Content starts
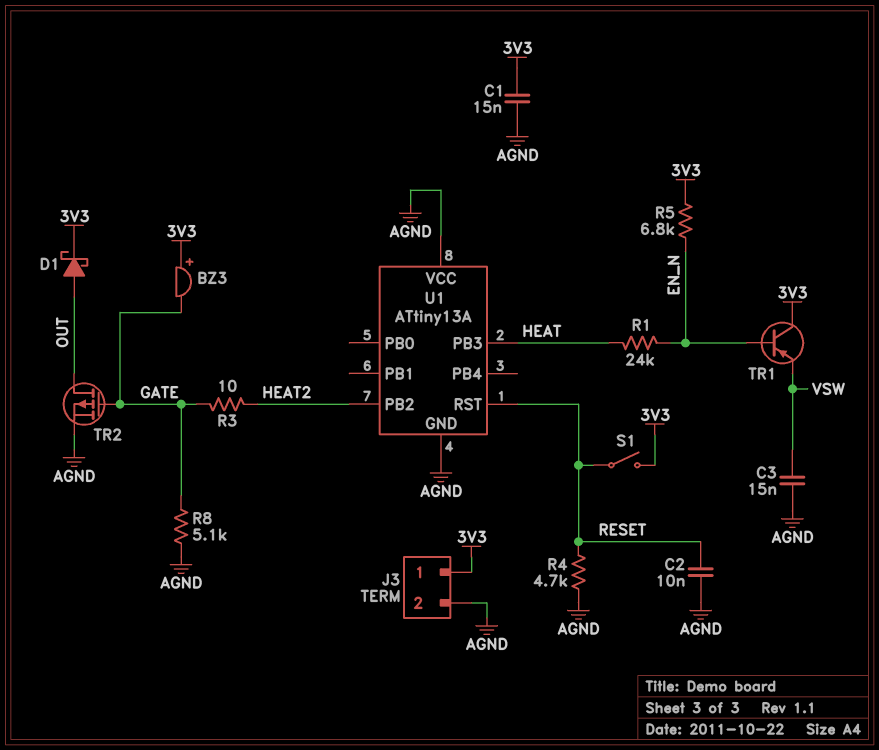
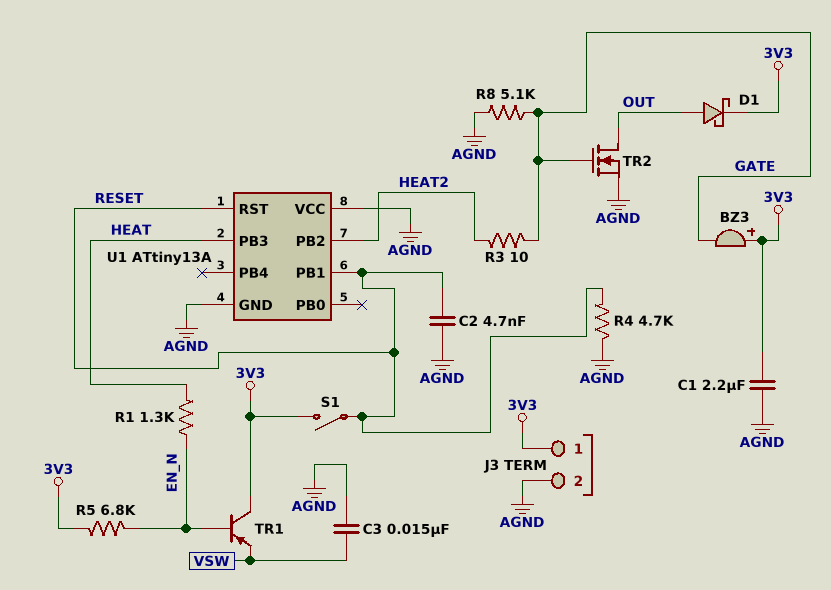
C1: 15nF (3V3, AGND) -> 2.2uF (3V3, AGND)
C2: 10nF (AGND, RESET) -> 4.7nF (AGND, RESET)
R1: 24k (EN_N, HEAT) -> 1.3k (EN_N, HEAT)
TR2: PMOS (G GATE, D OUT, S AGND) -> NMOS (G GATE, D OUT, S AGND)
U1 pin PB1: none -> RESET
Content ends
__WHAT NEEDS TO BE DONE__.
Any picture in the data is to be skipped, while each line is returned exactly as written.

__ANSWER SECTION__.
C1: 15nF (3V3, AGND) -> 2.2uF (3V3, AGND)
C2: 10nF (AGND, RESET) -> 4.7nF (AGND, RESET)
R1: 24k (EN_N, HEAT) -> 1.3k (EN_N, HEAT)
TR2: PMOS (G GATE, D OUT, S AGND) -> NMOS (G GATE, D OUT, S AGND)
U1 pin PB1: none -> RESET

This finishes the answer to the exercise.